◆ TASK INSTRUCTIONS ◆
Report only the number of lines in the records that contain the word "yellow".

-------- RECORDS SUPPLIED --------

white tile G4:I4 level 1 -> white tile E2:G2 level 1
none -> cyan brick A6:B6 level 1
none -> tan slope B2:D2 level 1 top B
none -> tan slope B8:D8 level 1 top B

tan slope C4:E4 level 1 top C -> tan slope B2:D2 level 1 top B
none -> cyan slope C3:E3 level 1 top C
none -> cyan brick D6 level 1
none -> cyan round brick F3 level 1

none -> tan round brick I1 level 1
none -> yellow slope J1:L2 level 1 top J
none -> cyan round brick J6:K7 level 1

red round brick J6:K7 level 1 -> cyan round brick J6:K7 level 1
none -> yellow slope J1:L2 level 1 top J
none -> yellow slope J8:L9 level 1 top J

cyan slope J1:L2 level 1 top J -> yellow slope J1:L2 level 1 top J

--------
-------- RECORDS SUPPLIED --------

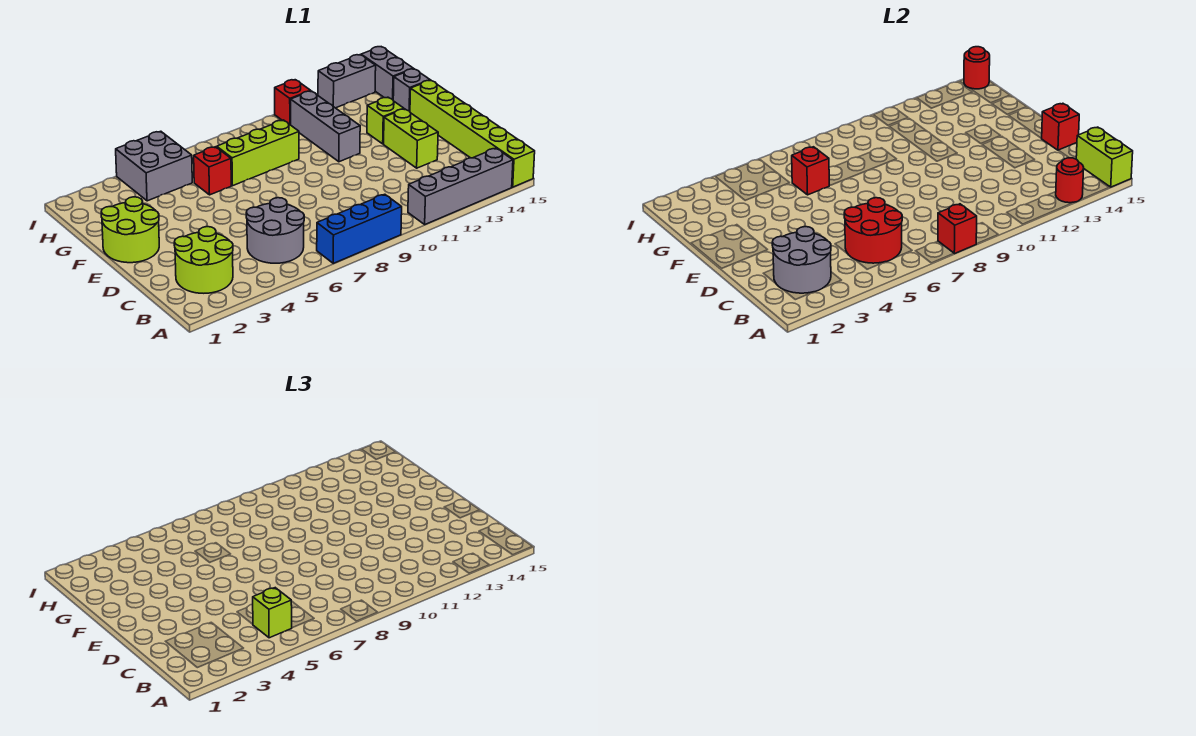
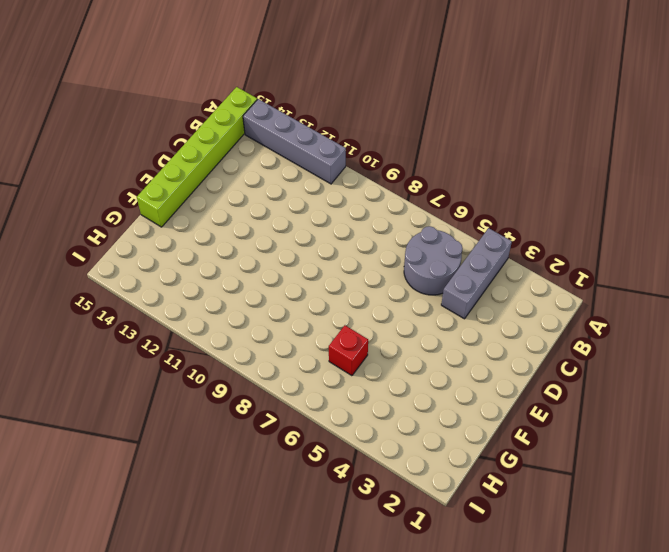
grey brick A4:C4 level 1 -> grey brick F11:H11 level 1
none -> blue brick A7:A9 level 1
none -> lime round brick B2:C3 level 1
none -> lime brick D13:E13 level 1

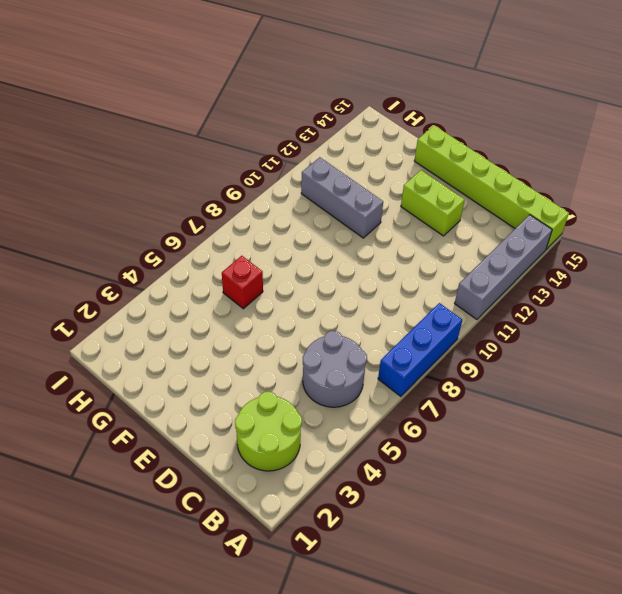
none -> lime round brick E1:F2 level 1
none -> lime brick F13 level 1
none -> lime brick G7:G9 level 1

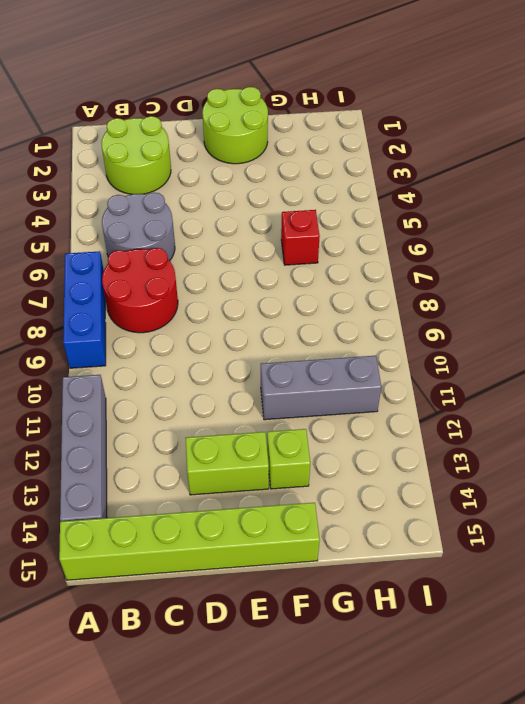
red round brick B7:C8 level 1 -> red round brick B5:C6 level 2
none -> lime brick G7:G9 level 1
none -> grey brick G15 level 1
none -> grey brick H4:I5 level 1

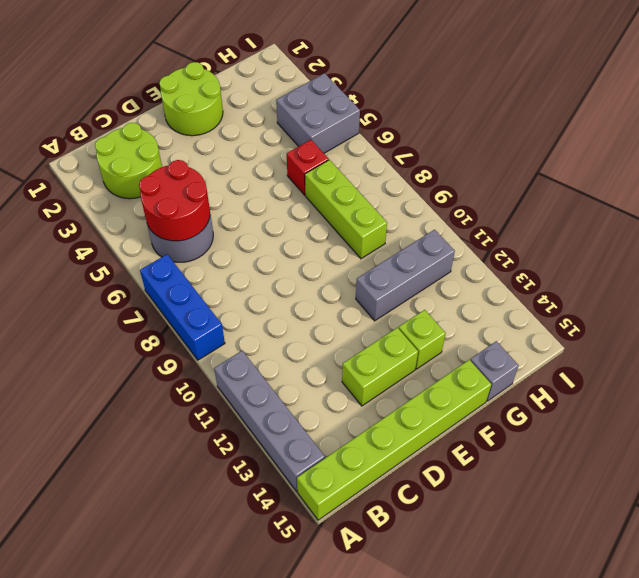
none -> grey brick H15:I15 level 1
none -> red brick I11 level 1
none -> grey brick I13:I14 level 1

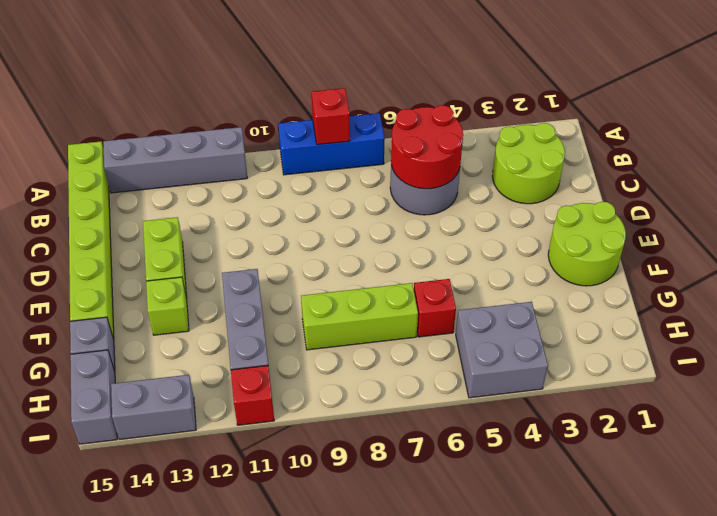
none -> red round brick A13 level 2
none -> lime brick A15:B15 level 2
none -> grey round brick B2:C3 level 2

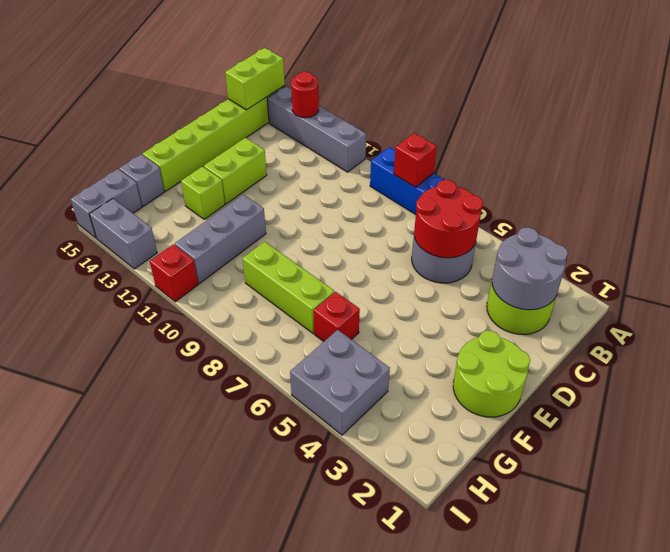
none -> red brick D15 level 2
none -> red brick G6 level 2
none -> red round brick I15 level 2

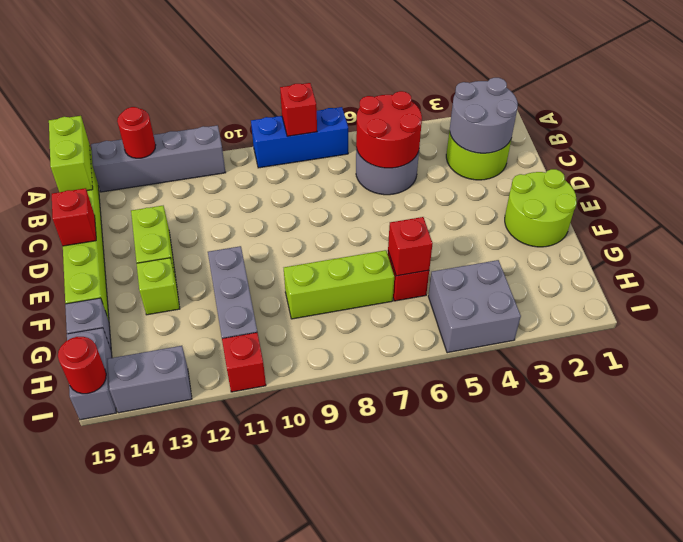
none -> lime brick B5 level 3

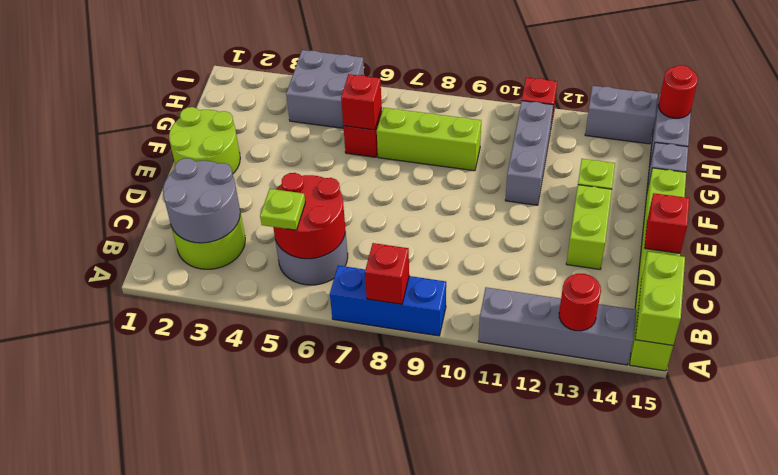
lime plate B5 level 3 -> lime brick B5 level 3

--------

◆ YOUR SOLUTION ◆
4